▶ **YOUR GOAL**:
Gather all lines in the records below that include the word "black".

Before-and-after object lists
━━━━━━━━━━━━━━━━

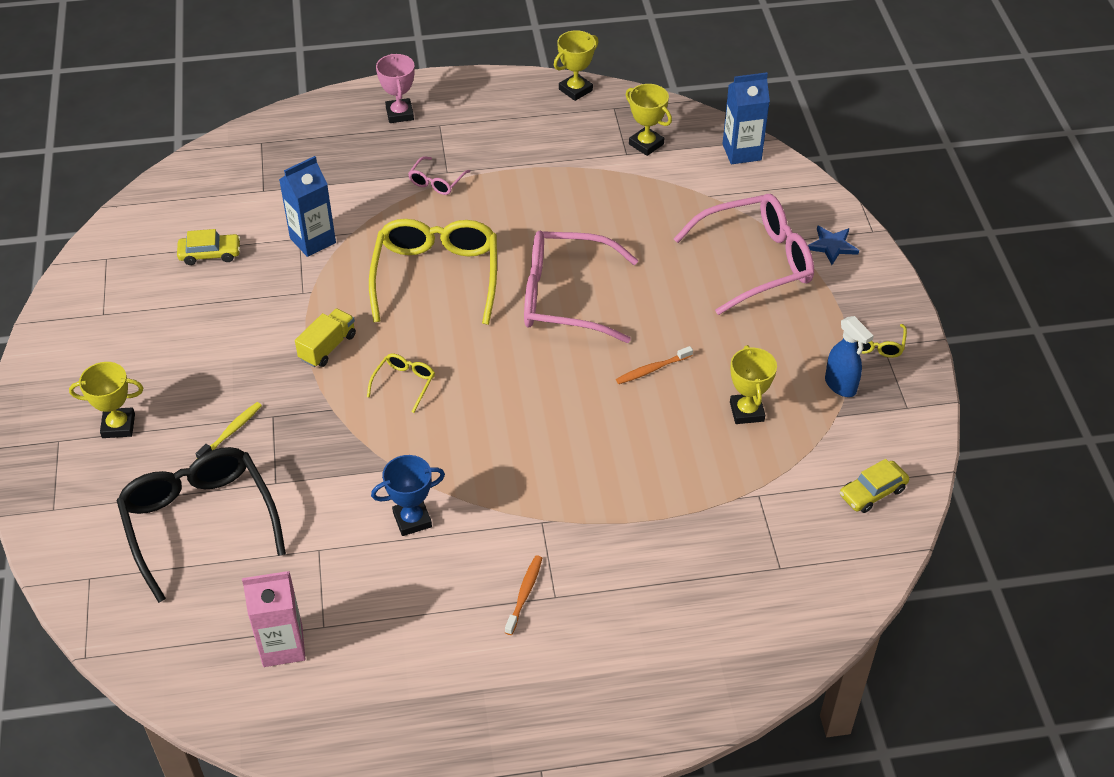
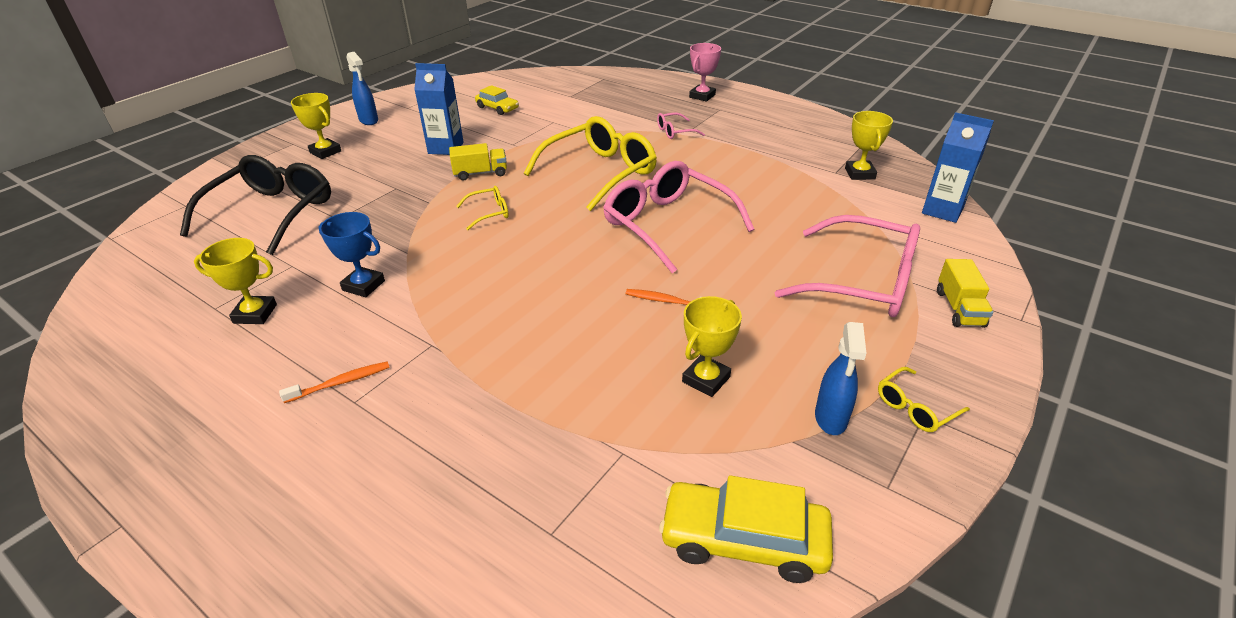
camera: 45 degrees right, 10 degrees down
(90, 358) = (369, 120): none -> blue spray bottle
(231, 431) = (364, 183): yellow toothbrush -> none
(282, 646) = (179, 302): pink carton -> none
(313, 240) = (558, 125): blue carton -> blue carton (446, 148)
(575, 90) = (842, 128): yellow trophy -> yellow trophy (255, 314)
(832, 246) = (959, 308): blue star -> yellow truck
(872, 492) = (743, 540): yellow car -> yellow car, size x1.61

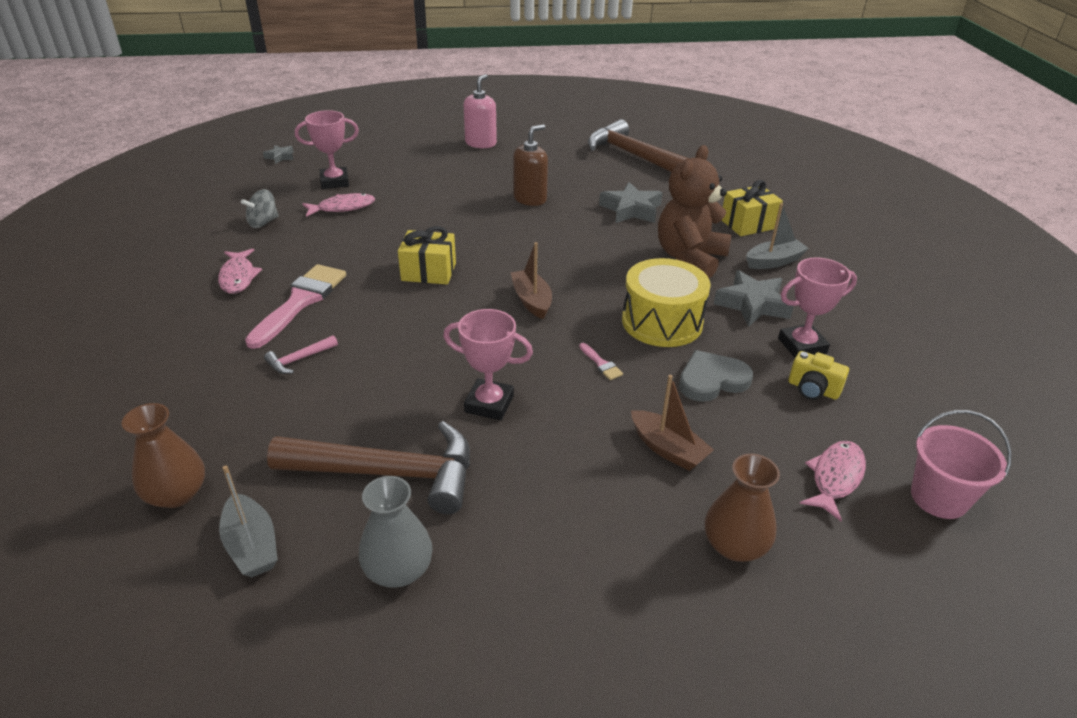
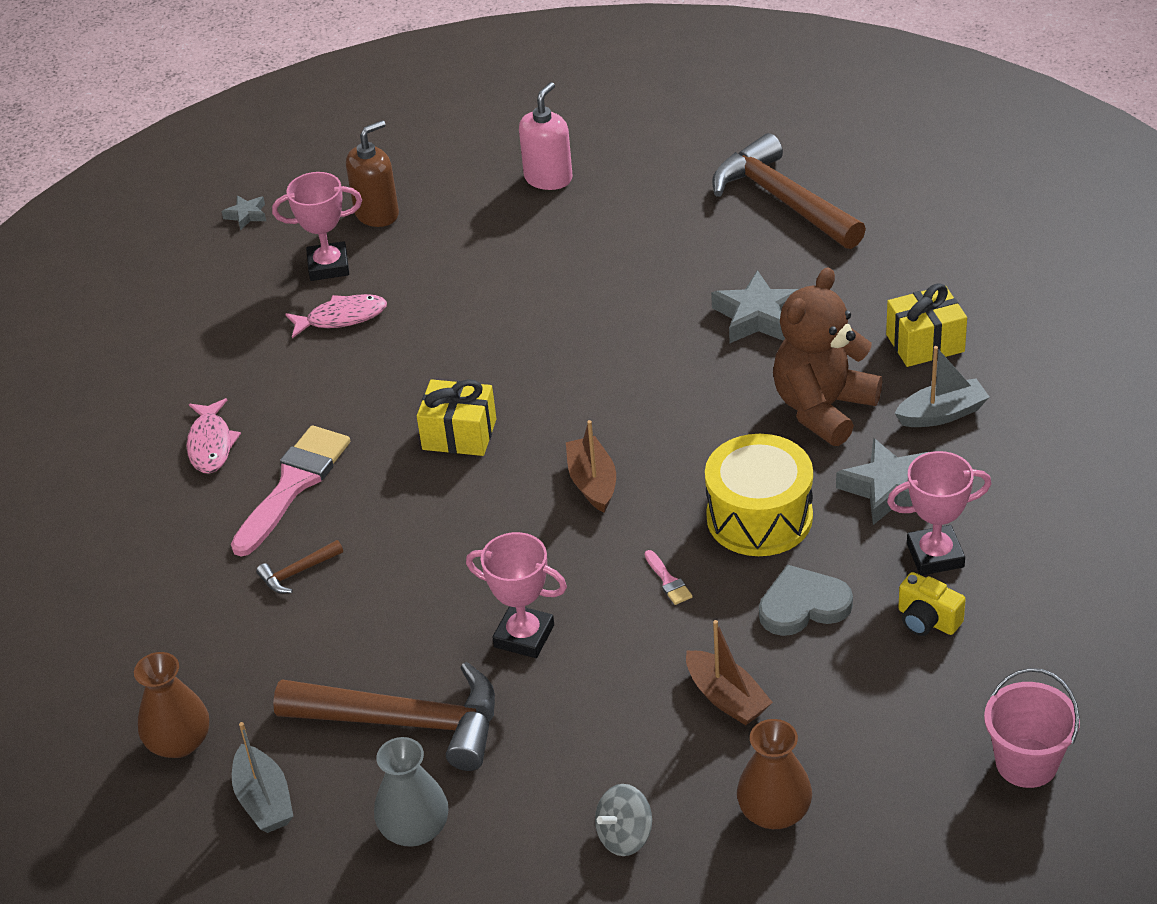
camera: 10 degrees right, 5 degrees up
(263, 222) = (234, 348): grey spinning top -> grey spinning top (625, 836)
(299, 359) = (297, 572): pink hammer -> brown hammer
(530, 199) = (611, 296): brown soap dispenser -> brown soap dispenser (377, 214)
(835, 478) = (913, 737): pink fish -> none

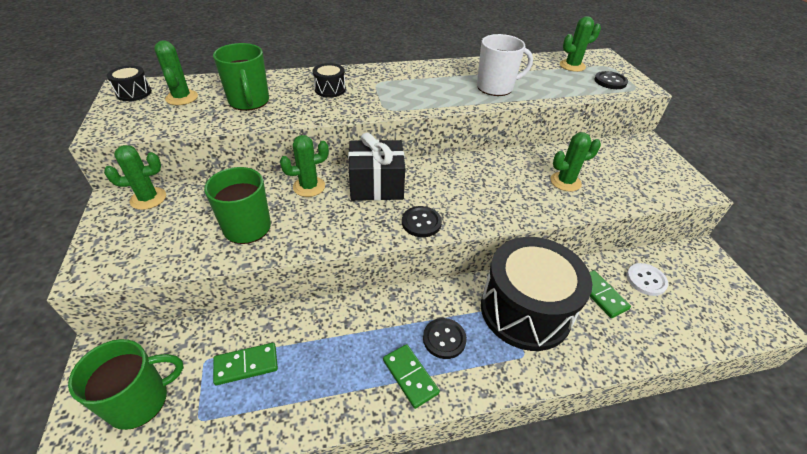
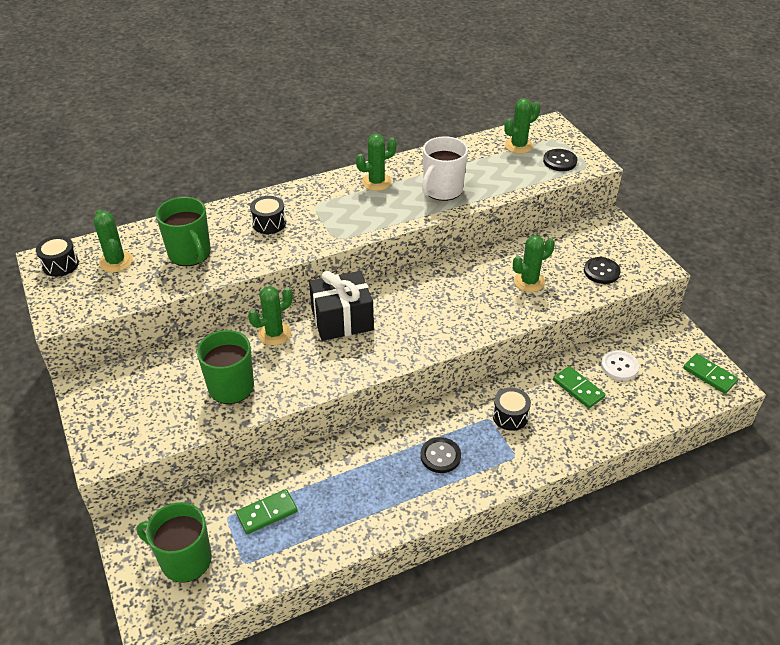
camera: 10 degrees left, 0 degrees up
(140, 401) = (185, 560): green mug -> green mug turned 120 degrees counterclockwise
(148, 198) = (116, 376): green cactus -> green cactus (376, 182)
(410, 376) = (418, 493): green domino -> green domino (709, 375)
(421, 223) = (397, 351): black button -> black button (601, 271)
(495, 87) = (442, 190): white mug -> white mug turned 150 degrees clockwise
(525, 310) = (510, 416): black drum -> black drum, size x0.41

━━━━━━━━━━━━━━━━

▶ **ANSWER SPACE**:
(421, 223) = (397, 351): black button -> black button (601, 271)
(525, 310) = (510, 416): black drum -> black drum, size x0.41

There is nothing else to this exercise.